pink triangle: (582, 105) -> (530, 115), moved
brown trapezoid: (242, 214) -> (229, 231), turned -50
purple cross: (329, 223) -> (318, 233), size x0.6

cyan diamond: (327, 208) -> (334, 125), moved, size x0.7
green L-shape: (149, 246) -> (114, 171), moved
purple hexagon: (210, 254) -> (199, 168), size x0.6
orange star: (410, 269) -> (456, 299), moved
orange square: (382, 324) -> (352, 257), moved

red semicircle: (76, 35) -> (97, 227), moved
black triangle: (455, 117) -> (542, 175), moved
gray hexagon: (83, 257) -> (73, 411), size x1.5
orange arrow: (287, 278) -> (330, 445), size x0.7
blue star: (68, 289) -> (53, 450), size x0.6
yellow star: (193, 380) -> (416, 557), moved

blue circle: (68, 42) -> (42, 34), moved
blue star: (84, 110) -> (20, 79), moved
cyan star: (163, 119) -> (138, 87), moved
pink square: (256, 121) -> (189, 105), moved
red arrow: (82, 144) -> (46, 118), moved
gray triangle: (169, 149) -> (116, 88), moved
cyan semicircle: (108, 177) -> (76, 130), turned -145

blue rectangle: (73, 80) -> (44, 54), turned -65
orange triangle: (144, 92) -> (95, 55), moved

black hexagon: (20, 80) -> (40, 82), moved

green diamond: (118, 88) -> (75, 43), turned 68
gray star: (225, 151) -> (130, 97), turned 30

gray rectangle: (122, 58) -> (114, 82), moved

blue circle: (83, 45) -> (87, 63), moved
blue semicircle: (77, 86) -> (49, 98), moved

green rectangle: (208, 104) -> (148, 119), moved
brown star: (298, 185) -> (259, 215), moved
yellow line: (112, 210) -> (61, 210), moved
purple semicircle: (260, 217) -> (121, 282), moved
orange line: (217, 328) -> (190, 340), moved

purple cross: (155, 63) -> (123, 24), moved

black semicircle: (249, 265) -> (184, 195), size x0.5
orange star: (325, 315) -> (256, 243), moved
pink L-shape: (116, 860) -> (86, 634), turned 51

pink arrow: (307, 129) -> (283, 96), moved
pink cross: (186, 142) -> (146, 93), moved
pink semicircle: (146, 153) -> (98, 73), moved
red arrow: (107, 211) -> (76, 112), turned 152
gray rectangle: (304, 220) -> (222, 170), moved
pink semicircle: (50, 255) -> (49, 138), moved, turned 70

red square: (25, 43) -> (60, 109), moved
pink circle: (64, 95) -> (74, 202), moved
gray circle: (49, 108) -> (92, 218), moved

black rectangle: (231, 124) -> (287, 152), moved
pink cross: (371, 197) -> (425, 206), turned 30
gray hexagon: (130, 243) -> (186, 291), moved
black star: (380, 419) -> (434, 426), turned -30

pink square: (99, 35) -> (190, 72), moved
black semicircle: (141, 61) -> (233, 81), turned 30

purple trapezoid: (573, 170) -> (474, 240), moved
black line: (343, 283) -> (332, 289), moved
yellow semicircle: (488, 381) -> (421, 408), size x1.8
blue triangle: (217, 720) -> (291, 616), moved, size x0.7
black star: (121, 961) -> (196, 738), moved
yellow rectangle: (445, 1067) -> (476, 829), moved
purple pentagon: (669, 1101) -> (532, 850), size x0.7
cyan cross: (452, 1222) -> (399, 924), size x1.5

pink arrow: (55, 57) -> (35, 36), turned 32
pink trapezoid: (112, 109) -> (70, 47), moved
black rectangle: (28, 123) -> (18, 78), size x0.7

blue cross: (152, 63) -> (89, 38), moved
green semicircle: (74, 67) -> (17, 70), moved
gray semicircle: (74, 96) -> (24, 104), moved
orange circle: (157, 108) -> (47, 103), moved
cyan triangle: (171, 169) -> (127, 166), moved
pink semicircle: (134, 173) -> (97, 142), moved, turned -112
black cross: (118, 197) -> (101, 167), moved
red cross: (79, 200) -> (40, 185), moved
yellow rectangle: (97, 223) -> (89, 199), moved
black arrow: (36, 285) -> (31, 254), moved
== == ==
● What needs to be done
Copy the lines from the start of the data verbatim, stopping after the line containing "yellow line: (112, 210) -> (61, 210), moved".

● Response box
pink triangle: (582, 105) -> (530, 115), moved
brown trapezoid: (242, 214) -> (229, 231), turned -50
purple cross: (329, 223) -> (318, 233), size x0.6

cyan diamond: (327, 208) -> (334, 125), moved, size x0.7
green L-shape: (149, 246) -> (114, 171), moved
purple hexagon: (210, 254) -> (199, 168), size x0.6
orange star: (410, 269) -> (456, 299), moved
orange square: (382, 324) -> (352, 257), moved

red semicircle: (76, 35) -> (97, 227), moved
black triangle: (455, 117) -> (542, 175), moved
gray hexagon: (83, 257) -> (73, 411), size x1.5
orange arrow: (287, 278) -> (330, 445), size x0.7
blue star: (68, 289) -> (53, 450), size x0.6
yellow star: (193, 380) -> (416, 557), moved

blue circle: (68, 42) -> (42, 34), moved
blue star: (84, 110) -> (20, 79), moved
cyan star: (163, 119) -> (138, 87), moved
pink square: (256, 121) -> (189, 105), moved
red arrow: (82, 144) -> (46, 118), moved
gray triangle: (169, 149) -> (116, 88), moved
cyan semicircle: (108, 177) -> (76, 130), turned -145

blue rectangle: (73, 80) -> (44, 54), turned -65
orange triangle: (144, 92) -> (95, 55), moved

black hexagon: (20, 80) -> (40, 82), moved

green diamond: (118, 88) -> (75, 43), turned 68
gray star: (225, 151) -> (130, 97), turned 30

gray rectangle: (122, 58) -> (114, 82), moved

blue circle: (83, 45) -> (87, 63), moved
blue semicircle: (77, 86) -> (49, 98), moved

green rectangle: (208, 104) -> (148, 119), moved
brown star: (298, 185) -> (259, 215), moved
yellow line: (112, 210) -> (61, 210), moved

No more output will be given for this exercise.